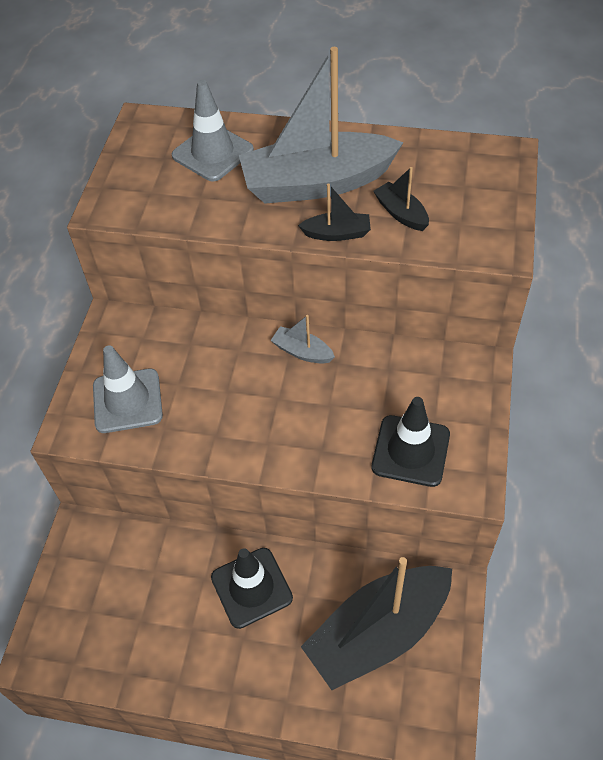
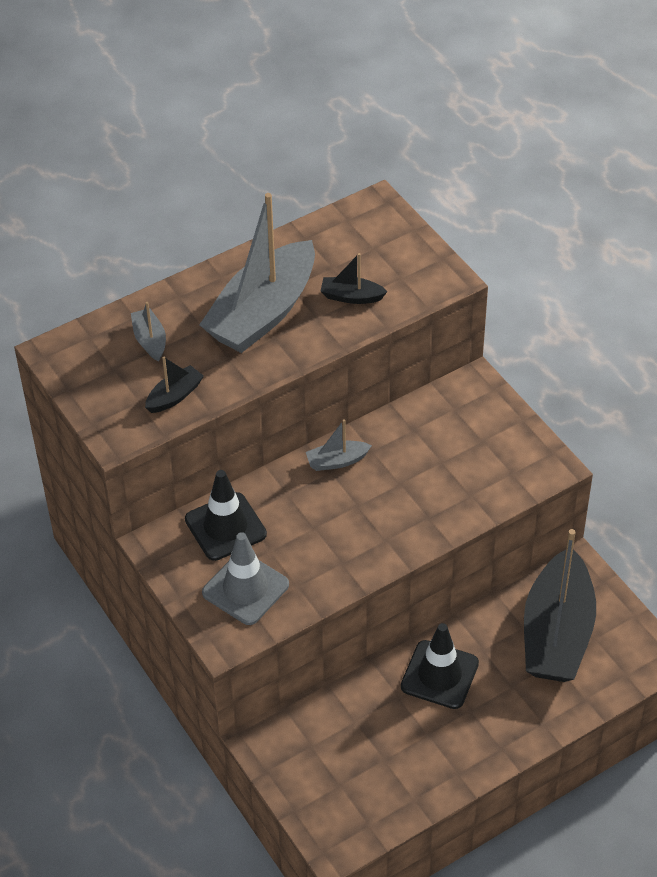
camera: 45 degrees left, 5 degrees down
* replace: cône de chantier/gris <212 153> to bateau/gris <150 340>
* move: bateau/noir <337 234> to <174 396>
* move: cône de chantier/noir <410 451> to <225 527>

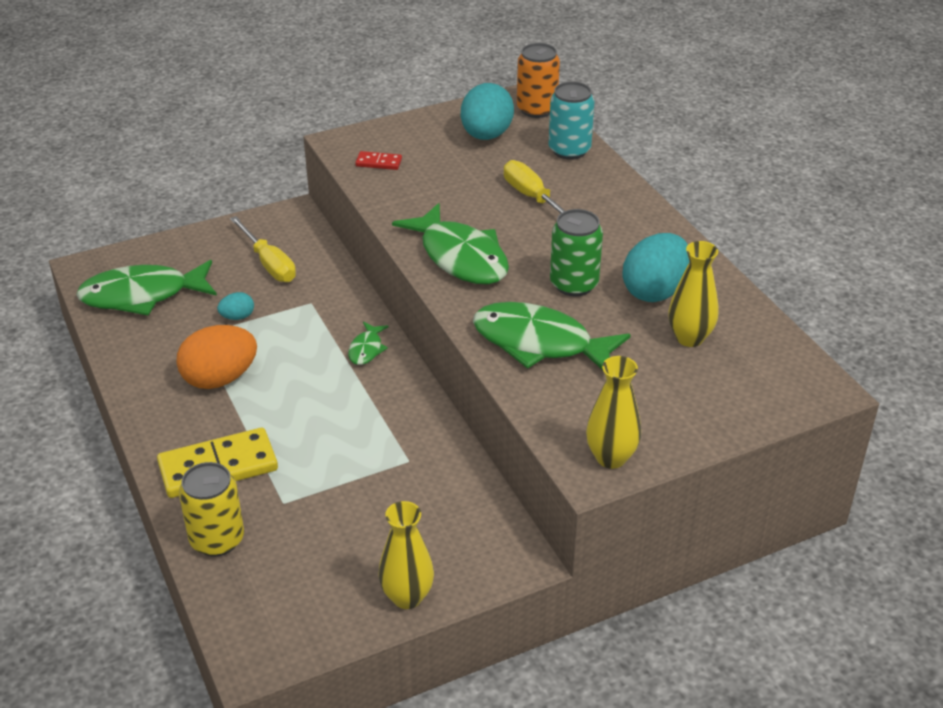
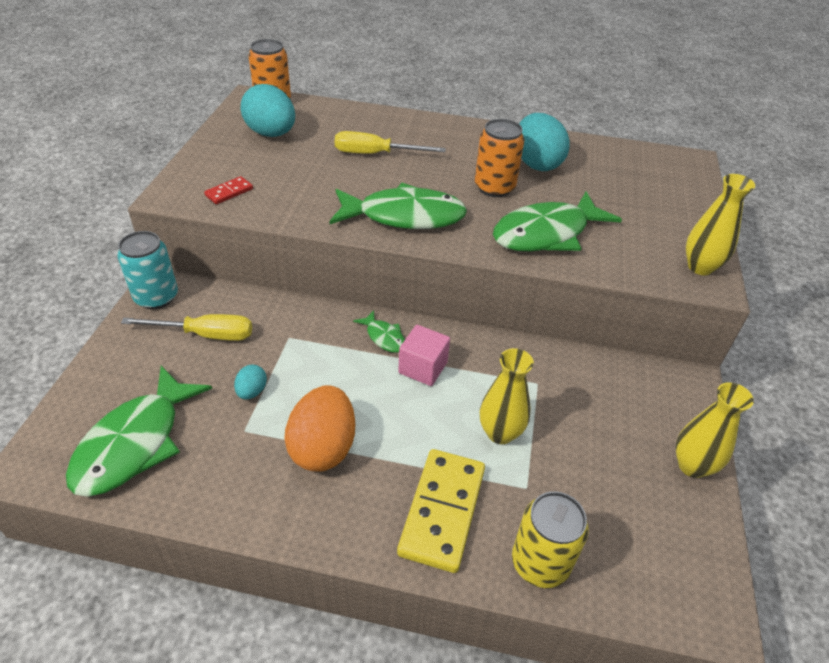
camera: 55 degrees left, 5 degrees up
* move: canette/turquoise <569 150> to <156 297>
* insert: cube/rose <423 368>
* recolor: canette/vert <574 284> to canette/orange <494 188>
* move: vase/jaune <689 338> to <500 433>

⁂

• _Problem details_
List every line above that holds the word "bateau".

• _Written solution_
* replace: cône de chantier/gris <212 153> to bateau/gris <150 340>
* move: bateau/noir <337 234> to <174 396>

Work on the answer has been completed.